Report each line in the items below that contains the string "place".

---

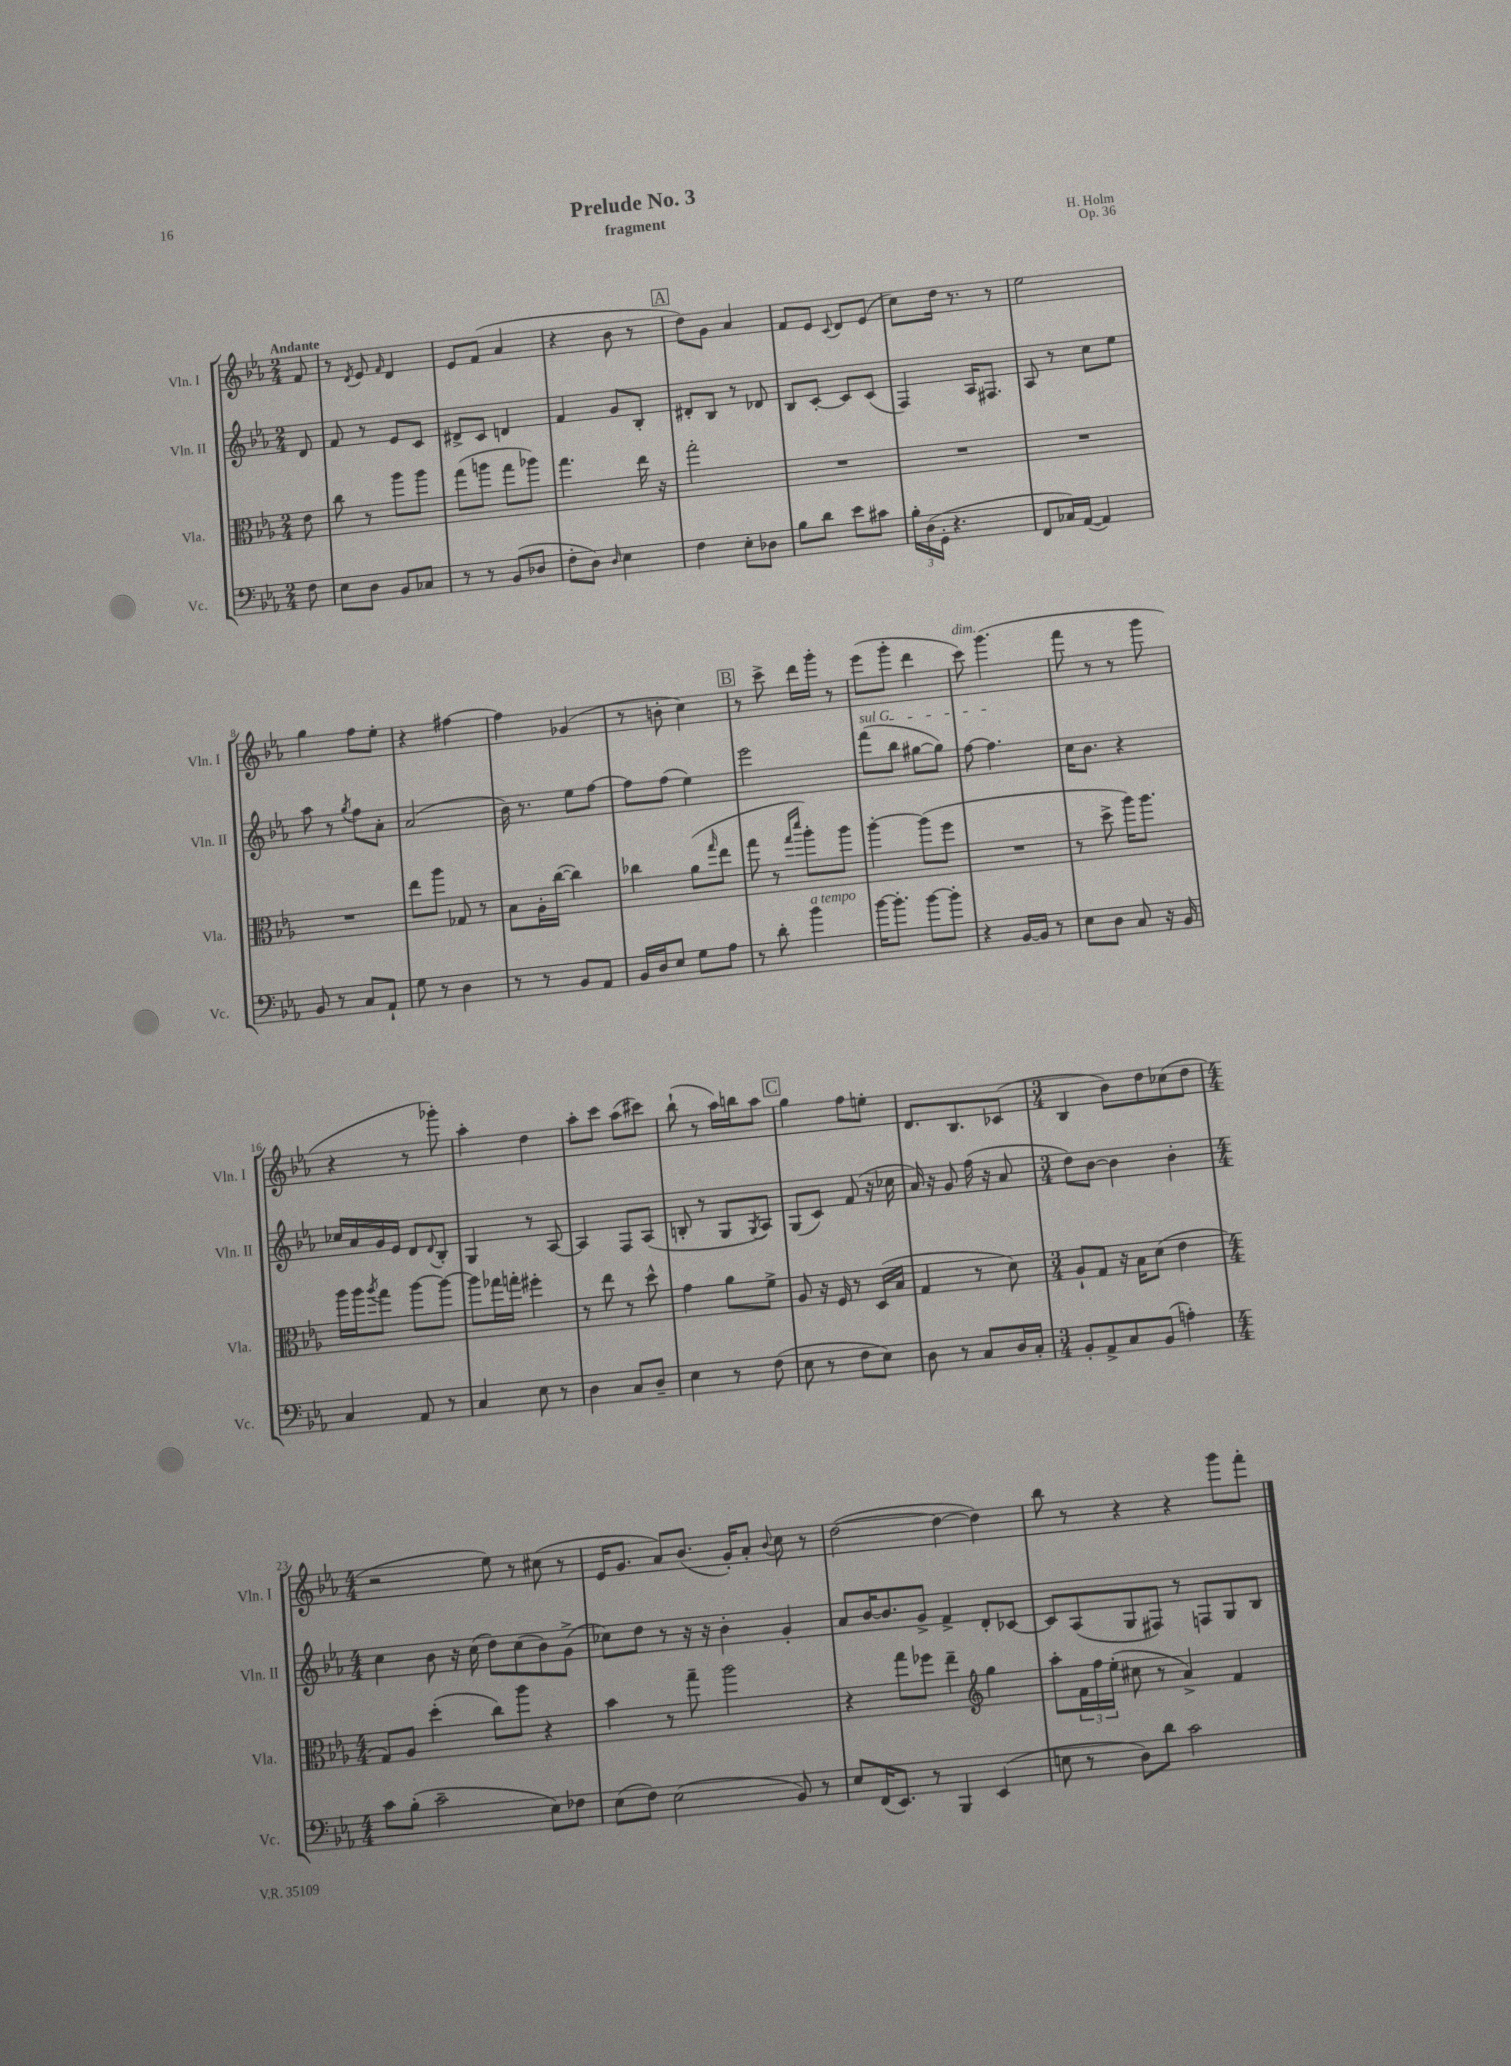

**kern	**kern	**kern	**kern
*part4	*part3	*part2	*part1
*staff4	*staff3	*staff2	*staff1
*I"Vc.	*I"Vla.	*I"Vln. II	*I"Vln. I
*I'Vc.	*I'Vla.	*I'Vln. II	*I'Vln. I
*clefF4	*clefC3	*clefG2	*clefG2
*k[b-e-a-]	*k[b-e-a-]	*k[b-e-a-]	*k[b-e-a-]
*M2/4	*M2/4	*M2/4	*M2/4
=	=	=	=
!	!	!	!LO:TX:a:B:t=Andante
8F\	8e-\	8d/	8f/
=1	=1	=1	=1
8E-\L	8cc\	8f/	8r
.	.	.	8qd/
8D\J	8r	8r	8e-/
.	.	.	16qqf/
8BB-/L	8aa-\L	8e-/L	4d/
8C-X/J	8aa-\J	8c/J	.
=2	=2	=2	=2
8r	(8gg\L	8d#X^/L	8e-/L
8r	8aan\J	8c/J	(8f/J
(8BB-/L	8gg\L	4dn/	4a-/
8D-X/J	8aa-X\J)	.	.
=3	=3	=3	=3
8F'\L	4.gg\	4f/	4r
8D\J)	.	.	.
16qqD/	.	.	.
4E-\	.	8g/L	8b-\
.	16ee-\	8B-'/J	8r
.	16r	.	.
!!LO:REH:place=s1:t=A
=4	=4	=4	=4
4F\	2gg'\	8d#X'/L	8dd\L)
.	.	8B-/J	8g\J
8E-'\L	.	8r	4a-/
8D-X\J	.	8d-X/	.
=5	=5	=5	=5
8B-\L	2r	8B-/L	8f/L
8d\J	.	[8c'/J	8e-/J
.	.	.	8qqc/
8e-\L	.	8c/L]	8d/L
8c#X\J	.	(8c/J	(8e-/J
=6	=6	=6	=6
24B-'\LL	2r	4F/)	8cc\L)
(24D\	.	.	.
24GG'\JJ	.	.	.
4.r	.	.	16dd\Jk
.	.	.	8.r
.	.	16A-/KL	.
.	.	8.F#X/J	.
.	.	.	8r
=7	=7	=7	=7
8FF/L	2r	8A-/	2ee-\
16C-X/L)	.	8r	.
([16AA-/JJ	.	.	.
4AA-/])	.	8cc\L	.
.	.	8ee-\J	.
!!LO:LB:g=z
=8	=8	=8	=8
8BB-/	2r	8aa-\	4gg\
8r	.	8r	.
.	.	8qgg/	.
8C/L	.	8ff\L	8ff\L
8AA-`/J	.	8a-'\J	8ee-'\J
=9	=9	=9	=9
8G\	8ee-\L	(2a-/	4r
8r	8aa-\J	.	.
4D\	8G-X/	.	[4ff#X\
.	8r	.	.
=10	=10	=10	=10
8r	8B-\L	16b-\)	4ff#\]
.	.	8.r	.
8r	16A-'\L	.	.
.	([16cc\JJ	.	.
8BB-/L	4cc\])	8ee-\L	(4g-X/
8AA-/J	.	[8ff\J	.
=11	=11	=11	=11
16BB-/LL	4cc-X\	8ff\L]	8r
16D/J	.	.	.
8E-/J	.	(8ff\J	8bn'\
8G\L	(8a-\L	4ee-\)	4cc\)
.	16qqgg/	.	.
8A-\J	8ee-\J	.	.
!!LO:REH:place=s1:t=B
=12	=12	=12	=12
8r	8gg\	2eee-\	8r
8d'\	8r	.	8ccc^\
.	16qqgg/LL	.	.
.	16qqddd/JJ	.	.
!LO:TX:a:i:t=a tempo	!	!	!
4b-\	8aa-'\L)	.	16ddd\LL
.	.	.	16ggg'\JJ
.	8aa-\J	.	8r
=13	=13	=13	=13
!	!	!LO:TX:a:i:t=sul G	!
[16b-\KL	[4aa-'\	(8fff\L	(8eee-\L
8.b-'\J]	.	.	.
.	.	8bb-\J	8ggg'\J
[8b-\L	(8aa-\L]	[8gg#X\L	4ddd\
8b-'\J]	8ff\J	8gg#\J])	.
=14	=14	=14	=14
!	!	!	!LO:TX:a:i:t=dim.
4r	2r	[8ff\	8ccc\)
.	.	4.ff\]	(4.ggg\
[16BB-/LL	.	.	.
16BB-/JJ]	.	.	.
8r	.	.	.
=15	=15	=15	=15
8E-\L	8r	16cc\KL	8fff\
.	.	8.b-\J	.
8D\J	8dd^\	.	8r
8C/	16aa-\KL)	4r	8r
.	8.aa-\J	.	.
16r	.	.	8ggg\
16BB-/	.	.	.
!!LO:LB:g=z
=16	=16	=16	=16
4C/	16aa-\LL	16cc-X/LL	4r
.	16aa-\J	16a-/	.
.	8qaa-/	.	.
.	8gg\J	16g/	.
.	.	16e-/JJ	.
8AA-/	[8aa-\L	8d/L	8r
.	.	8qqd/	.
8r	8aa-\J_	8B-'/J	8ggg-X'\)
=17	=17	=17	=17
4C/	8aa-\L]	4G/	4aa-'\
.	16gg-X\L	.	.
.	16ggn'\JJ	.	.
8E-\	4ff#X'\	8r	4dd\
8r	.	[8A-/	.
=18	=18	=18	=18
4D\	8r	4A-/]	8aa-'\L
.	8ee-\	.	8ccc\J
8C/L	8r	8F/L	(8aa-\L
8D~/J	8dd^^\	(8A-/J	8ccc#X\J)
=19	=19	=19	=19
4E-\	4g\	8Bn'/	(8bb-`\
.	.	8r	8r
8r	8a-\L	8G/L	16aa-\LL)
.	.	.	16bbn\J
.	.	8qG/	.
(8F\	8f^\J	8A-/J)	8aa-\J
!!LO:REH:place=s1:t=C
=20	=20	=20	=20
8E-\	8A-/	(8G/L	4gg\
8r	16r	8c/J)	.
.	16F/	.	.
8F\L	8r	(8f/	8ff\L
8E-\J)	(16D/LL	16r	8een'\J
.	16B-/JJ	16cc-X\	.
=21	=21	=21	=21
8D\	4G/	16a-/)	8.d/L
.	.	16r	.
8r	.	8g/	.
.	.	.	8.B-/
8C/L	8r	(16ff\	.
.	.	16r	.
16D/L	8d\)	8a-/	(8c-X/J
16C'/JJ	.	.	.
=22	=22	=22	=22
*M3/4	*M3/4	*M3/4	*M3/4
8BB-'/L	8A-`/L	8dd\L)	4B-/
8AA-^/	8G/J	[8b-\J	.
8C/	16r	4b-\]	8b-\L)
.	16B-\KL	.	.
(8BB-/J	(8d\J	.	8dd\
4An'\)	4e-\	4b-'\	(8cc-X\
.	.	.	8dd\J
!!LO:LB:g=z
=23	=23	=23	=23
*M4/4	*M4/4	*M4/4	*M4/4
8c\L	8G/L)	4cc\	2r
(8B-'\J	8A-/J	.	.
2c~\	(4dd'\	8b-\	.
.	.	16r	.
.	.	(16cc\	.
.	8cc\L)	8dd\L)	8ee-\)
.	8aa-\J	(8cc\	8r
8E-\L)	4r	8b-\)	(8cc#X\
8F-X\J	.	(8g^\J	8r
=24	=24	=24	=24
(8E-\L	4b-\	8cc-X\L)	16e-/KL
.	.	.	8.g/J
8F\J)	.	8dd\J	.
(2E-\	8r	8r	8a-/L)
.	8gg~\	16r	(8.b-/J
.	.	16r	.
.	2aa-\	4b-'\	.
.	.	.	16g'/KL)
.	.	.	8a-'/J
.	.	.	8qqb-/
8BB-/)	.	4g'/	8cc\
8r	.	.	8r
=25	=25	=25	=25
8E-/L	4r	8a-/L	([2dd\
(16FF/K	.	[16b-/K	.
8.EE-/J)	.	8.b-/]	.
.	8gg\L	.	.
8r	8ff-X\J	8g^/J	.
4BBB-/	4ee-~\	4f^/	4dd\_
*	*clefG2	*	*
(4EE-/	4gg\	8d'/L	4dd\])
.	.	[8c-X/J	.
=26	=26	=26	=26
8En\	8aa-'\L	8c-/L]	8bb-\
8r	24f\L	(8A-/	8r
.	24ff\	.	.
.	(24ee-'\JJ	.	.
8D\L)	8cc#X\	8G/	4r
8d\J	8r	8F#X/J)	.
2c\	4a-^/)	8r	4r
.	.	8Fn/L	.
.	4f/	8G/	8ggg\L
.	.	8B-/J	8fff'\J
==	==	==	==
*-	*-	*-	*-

---

- [Output of the task]
!!LO:REH:place=s1:t=A
!!LO:REH:place=s1:t=B
!!LO:REH:place=s1:t=C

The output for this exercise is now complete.